Difference listings

------------------------------------------------------------

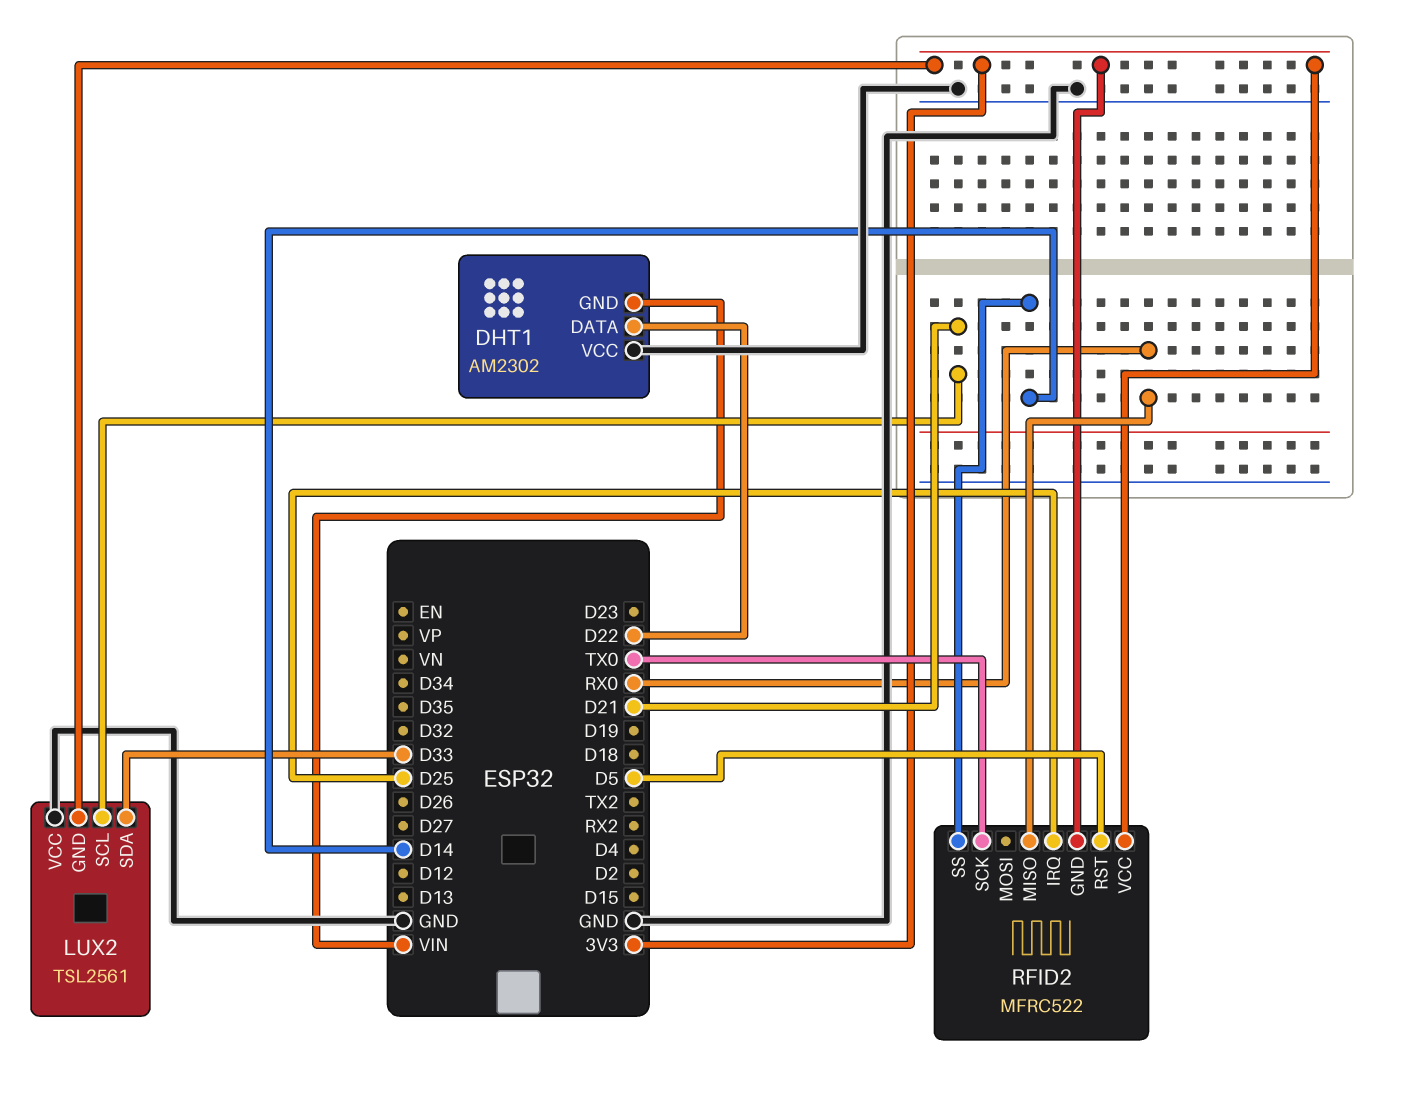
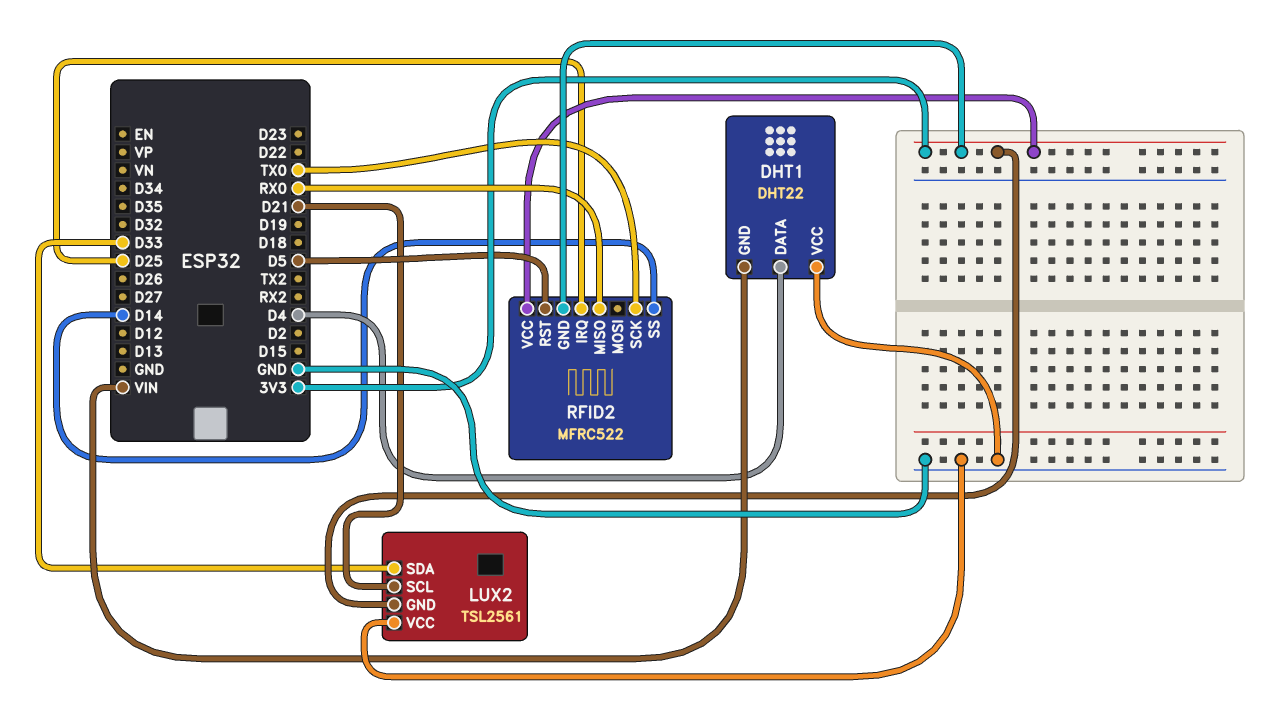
DHT1: AM2302 -> DHT22
DHT1 pin DATA: D22 -> D4

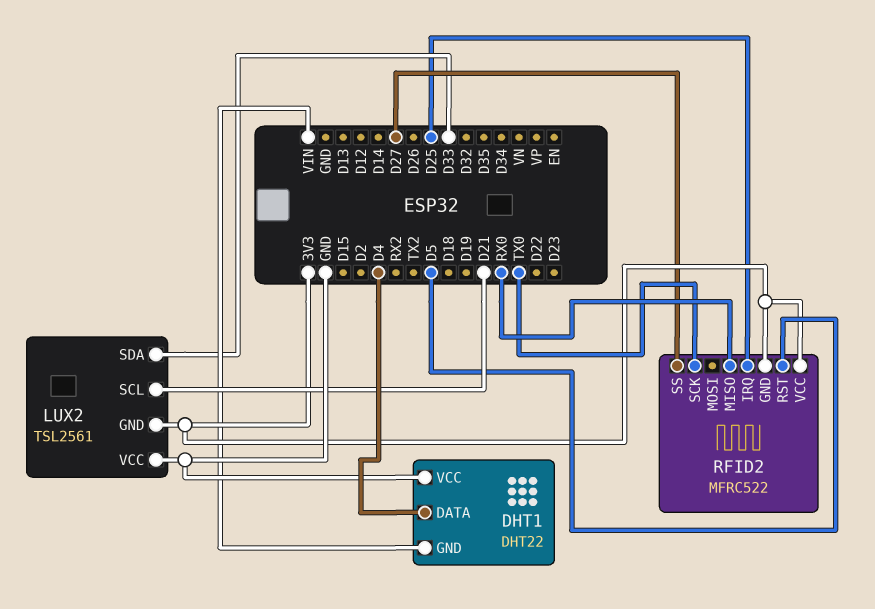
RFID2 pin SS: D14 -> D27

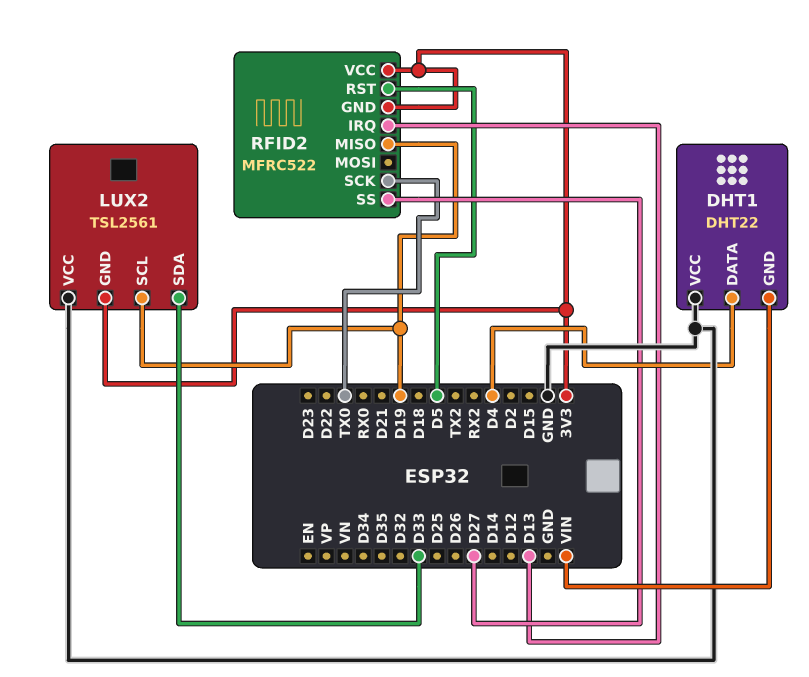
LUX2 pin SCL: D21 -> D19
RFID2 pin IRQ: D25 -> D13
RFID2 pin MISO: RX0 -> D19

------------------------------------------------------------

From the line with "RFID2 pin SS: D14 -> D27" to the final line of the entries above, reproduce each line exactly and nothing else; the pictures stay out.

Output below:
RFID2 pin SS: D14 -> D27

LUX2 pin SCL: D21 -> D19
RFID2 pin IRQ: D25 -> D13
RFID2 pin MISO: RX0 -> D19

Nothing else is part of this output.